The problem ->
Each entry is to be given again precisely, and no picture may be carried over.

Data provided ->
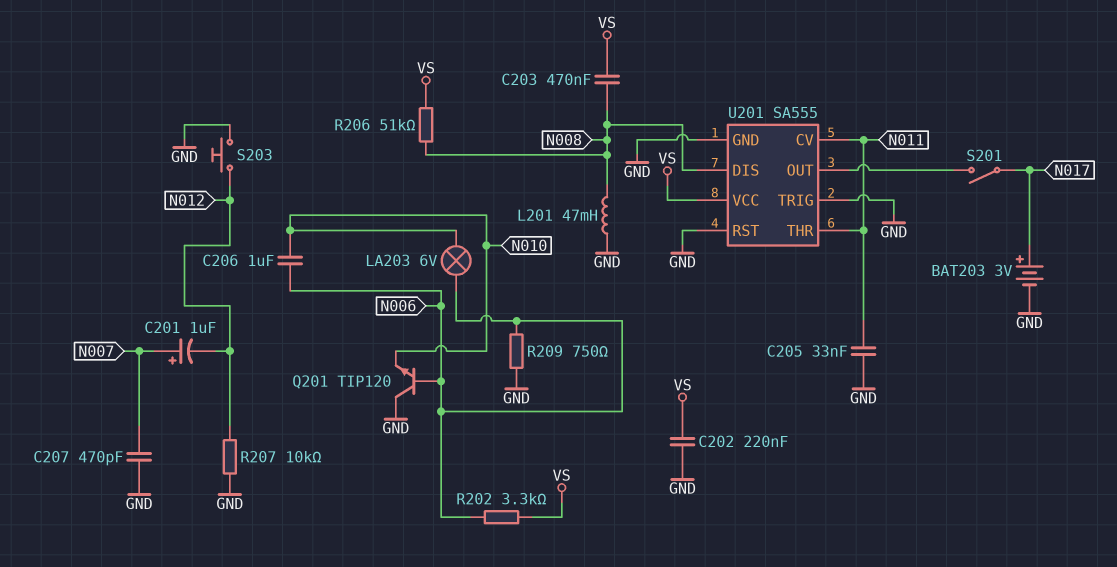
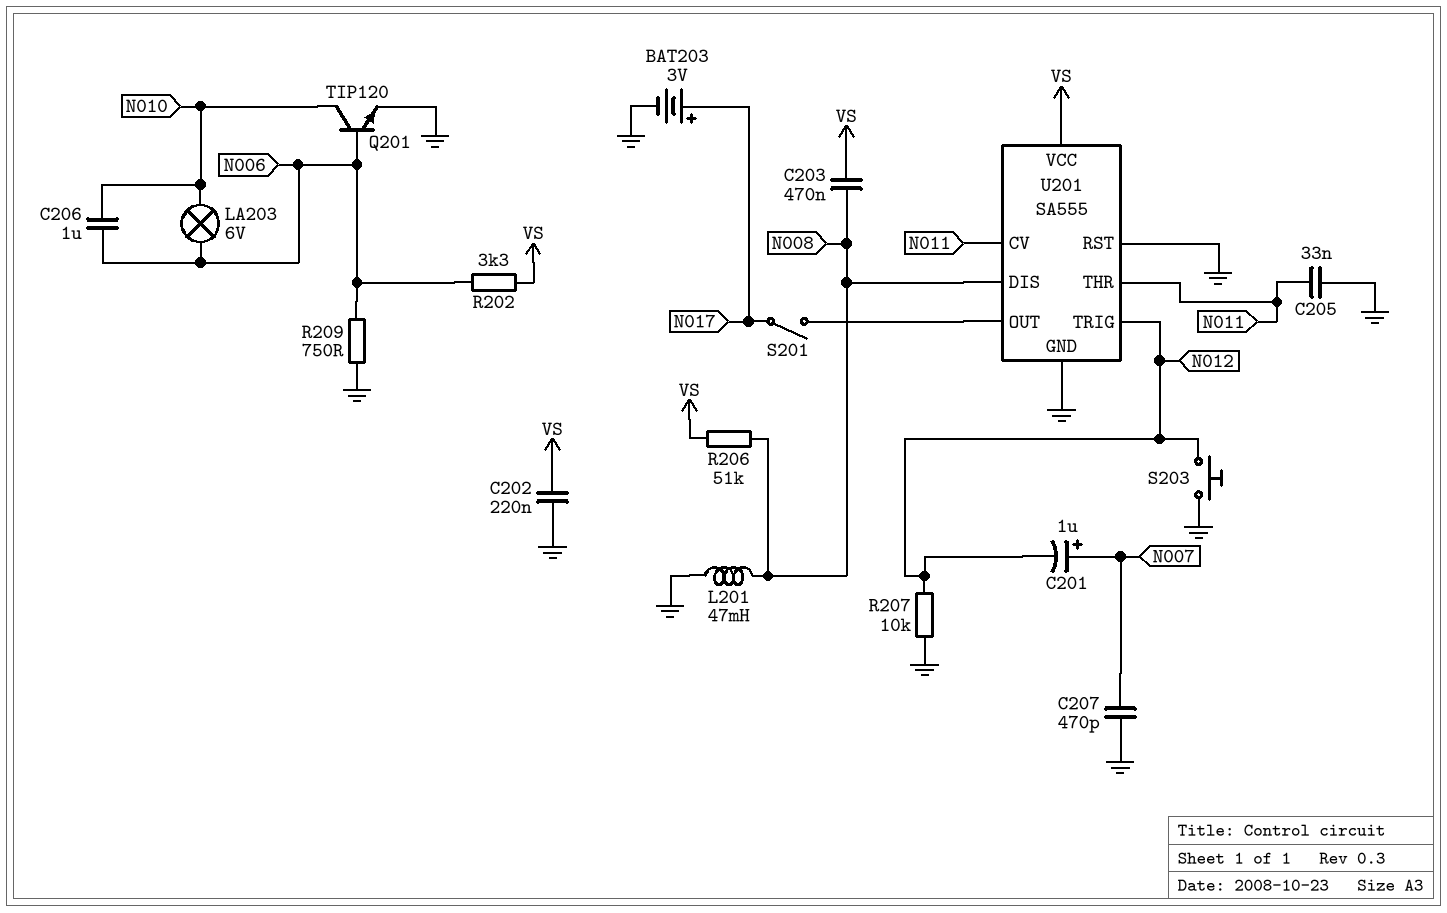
Q201: NPN TIP120 (B N006, C GND, E N010) -> NPN TIP120 (B N006, C N010, E GND)
U201 pin TRIG: GND -> N012

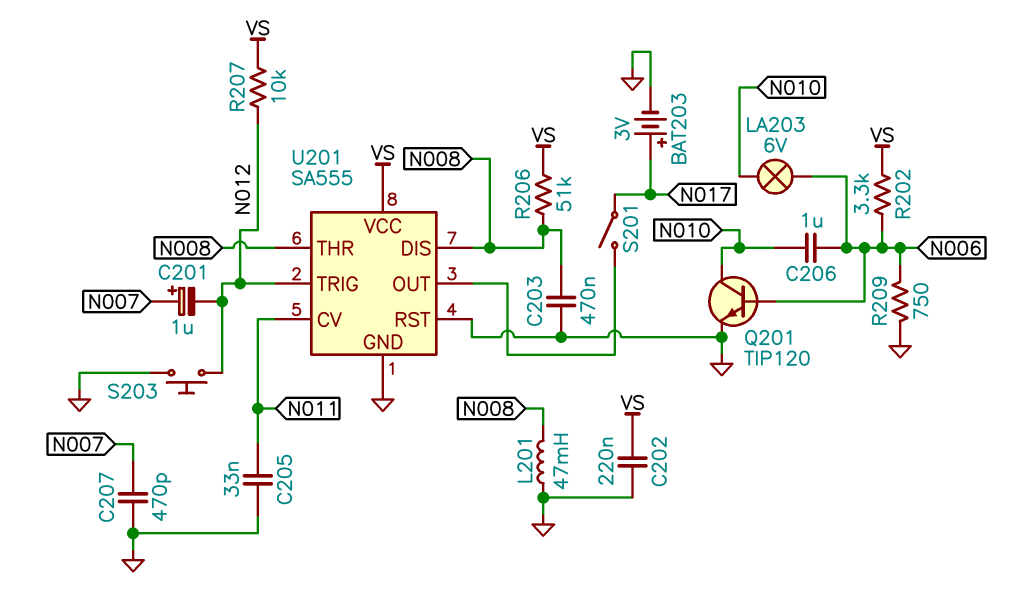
C203: 470nF (N008, VS) -> 470nF (GND, N008)
R207: 10k (GND, N012) -> 10k (N012, VS)
U201 pin THR: N011 -> N008

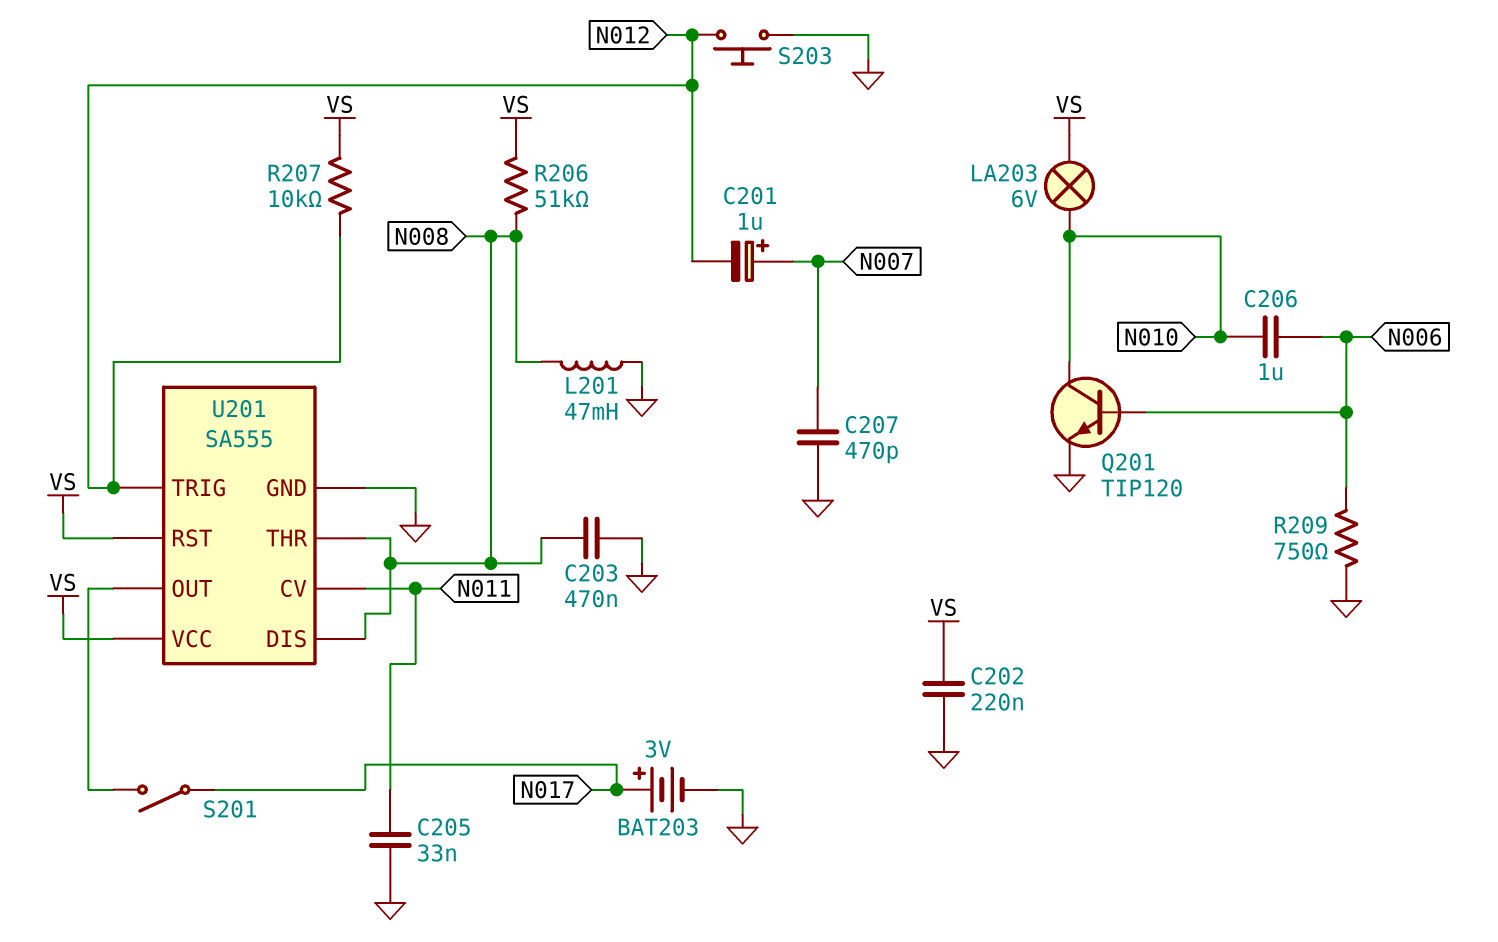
LA203: lamp 6V (N006, N010) -> lamp 6V (N010, VS)
R202: 3.3k (N006, VS) -> none
U201 pin RST: GND -> VS

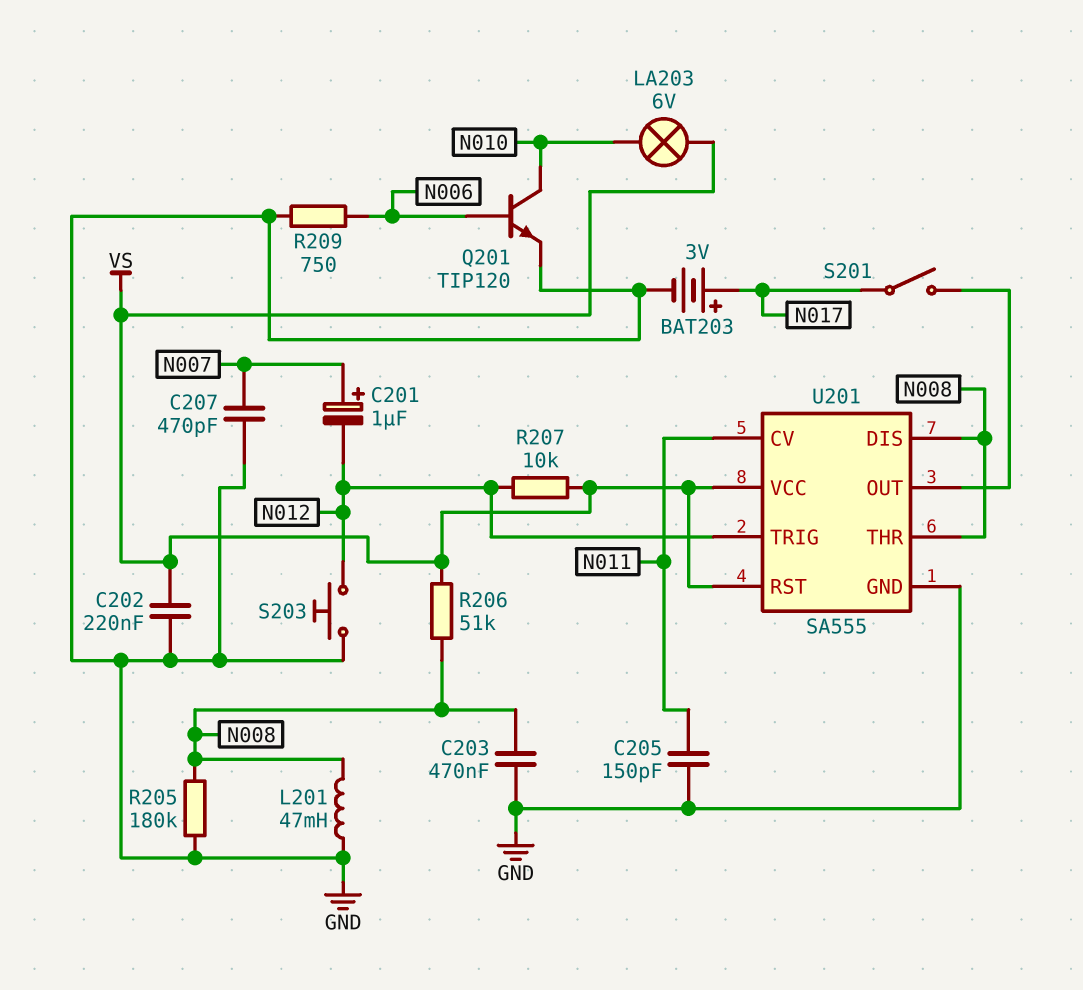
C205: 33nF (GND, N011) -> 150pF (GND, N011)
C206: 1uF (N006, N010) -> none
R205: none -> 180k (GND, N008)

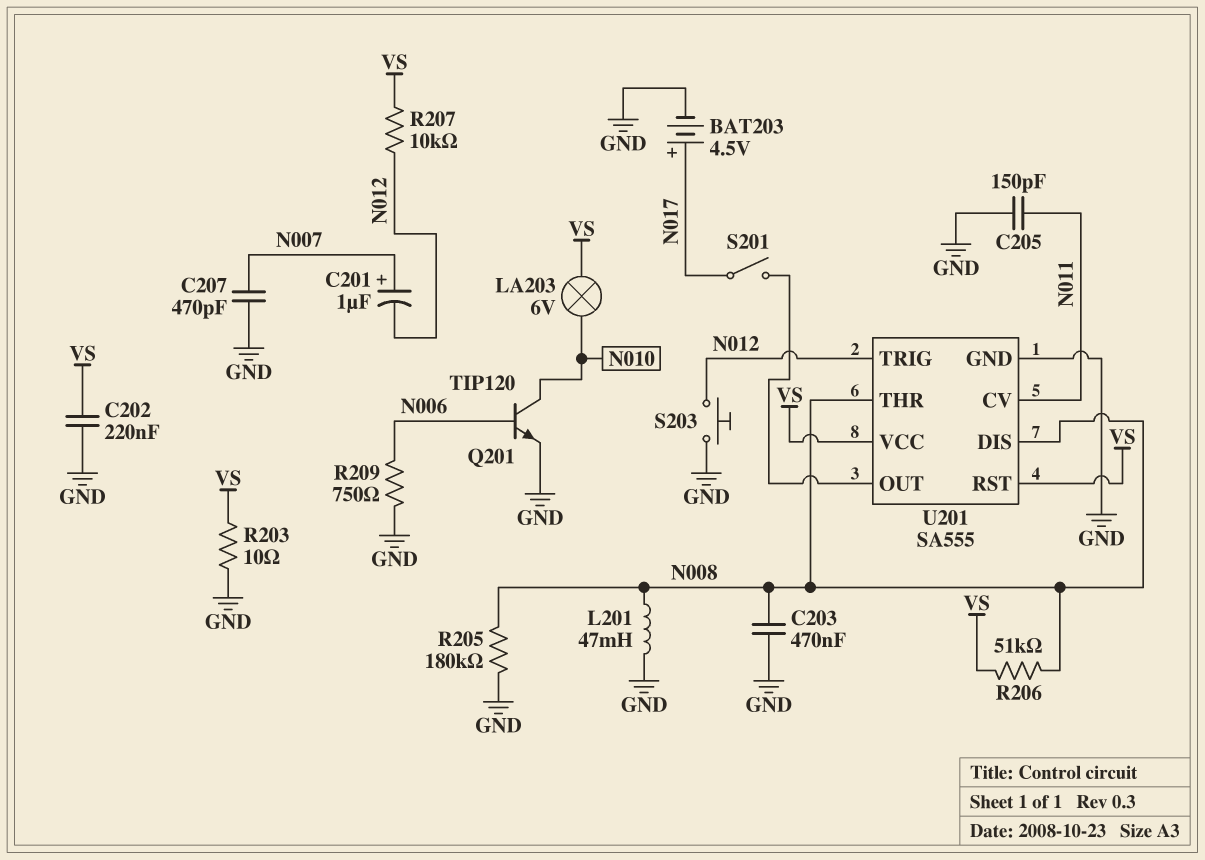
BAT203: 3V (plus N017, minus GND) -> 4.5V (plus N017, minus GND)
R203: none -> 10 (GND, VS)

Result of the exercise ->
Q201: NPN TIP120 (B N006, C GND, E N010) -> NPN TIP120 (B N006, C N010, E GND)
U201 pin TRIG: GND -> N012

C203: 470nF (N008, VS) -> 470nF (GND, N008)
R207: 10k (GND, N012) -> 10k (N012, VS)
U201 pin THR: N011 -> N008

LA203: lamp 6V (N006, N010) -> lamp 6V (N010, VS)
R202: 3.3k (N006, VS) -> none
U201 pin RST: GND -> VS

C205: 33nF (GND, N011) -> 150pF (GND, N011)
C206: 1uF (N006, N010) -> none
R205: none -> 180k (GND, N008)

BAT203: 3V (plus N017, minus GND) -> 4.5V (plus N017, minus GND)
R203: none -> 10 (GND, VS)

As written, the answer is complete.